WORK TO COMPLETE:
Could the records below be restated word for word, without a single picture?

EXTRACTED ENTRIES:
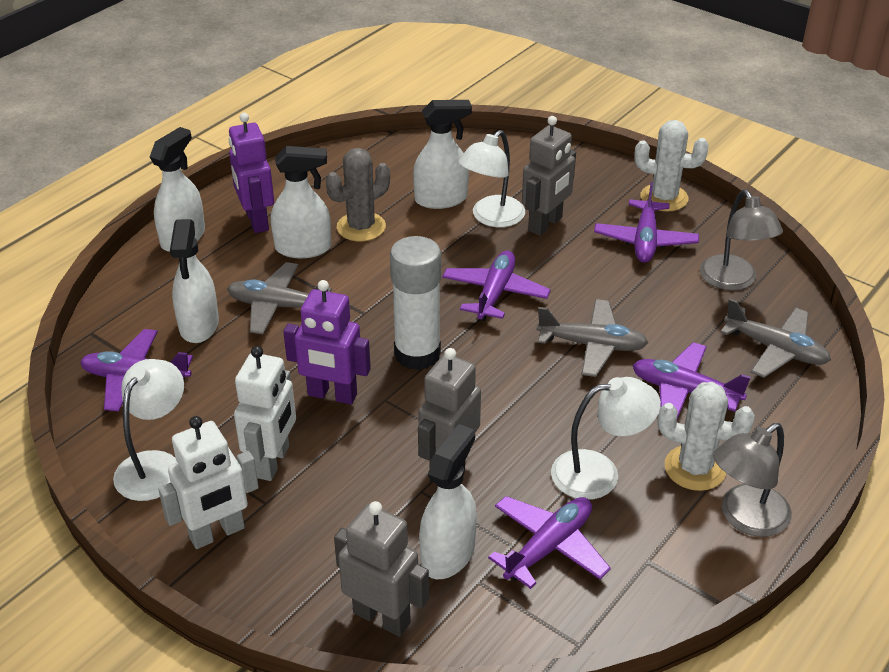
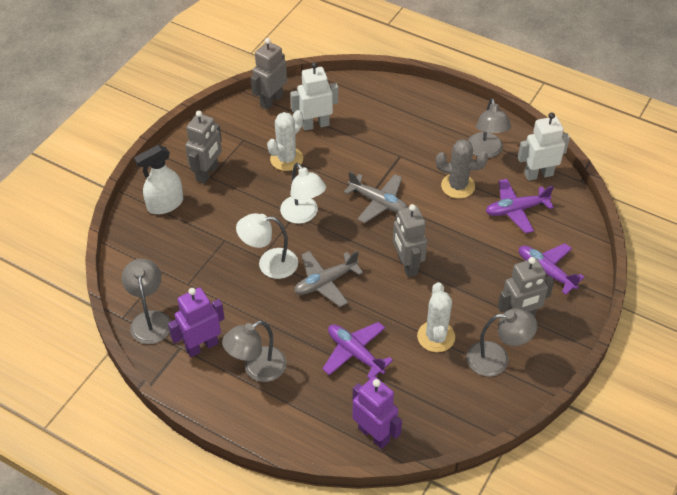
grey lamp: 2 -> 4
grey plane: 3 -> 2
grey robot: 3 -> 4
purple plane: 5 -> 3
white glue stick: 1 -> 0
white lamp: 3 -> 2
white spray bottle: 5 -> 1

EXPECTED ANSWER:
grey lamp: 2 -> 4
grey plane: 3 -> 2
grey robot: 3 -> 4
purple plane: 5 -> 3
white glue stick: 1 -> 0
white lamp: 3 -> 2
white spray bottle: 5 -> 1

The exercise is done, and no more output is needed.